+++ STORED DATA

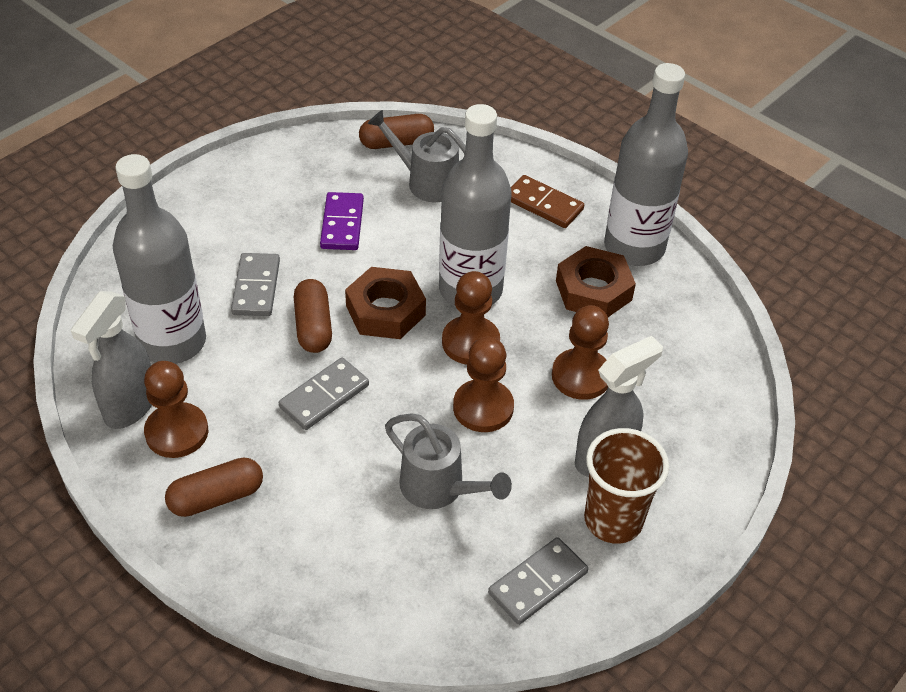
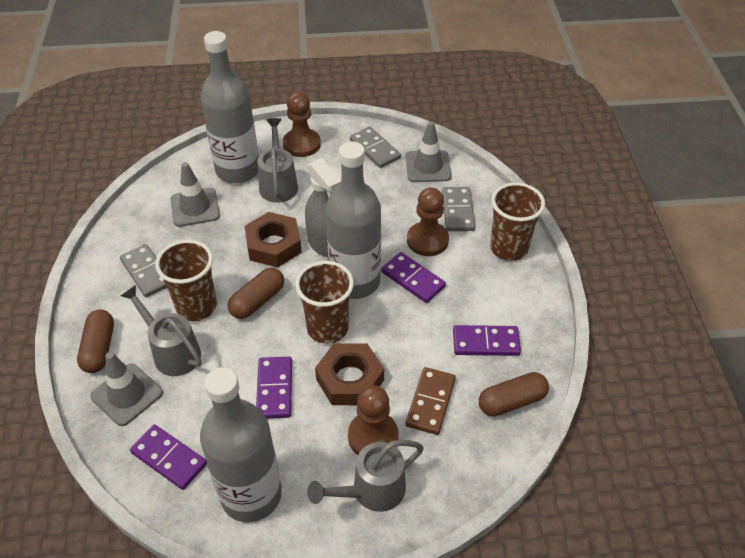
brown cup: 1 -> 3
brown pawn: 4 -> 3
grey spray bottle: 2 -> 1
grey traffic cone: 0 -> 3
grey watering can: 2 -> 3
purple domino: 1 -> 4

++++++

▶ _WHAT YOU SHOULD DO_
The records above should be output exactly, but without any of their pictures.

▶ _THE ANSWER_
brown cup: 1 -> 3
brown pawn: 4 -> 3
grey spray bottle: 2 -> 1
grey traffic cone: 0 -> 3
grey watering can: 2 -> 3
purple domino: 1 -> 4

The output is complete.